::: EXERCISE MATERIALS

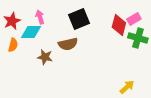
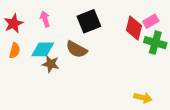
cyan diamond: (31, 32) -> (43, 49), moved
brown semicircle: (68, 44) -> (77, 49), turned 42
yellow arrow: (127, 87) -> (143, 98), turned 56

::::::
::: EXERCISE MATERIALS

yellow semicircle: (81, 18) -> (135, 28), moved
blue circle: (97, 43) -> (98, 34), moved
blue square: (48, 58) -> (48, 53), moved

::::::

### WHAT TO DO
For this exercise, please output exactly the lines above starting at the line with "cyan diamond: (31, 32) -> (43, 49), moved" and ending at the line with "yellow arrow: (127, 87)", ends included.

### TASK RESPONSE
cyan diamond: (31, 32) -> (43, 49), moved
brown semicircle: (68, 44) -> (77, 49), turned 42
yellow arrow: (127, 87) -> (143, 98), turned 56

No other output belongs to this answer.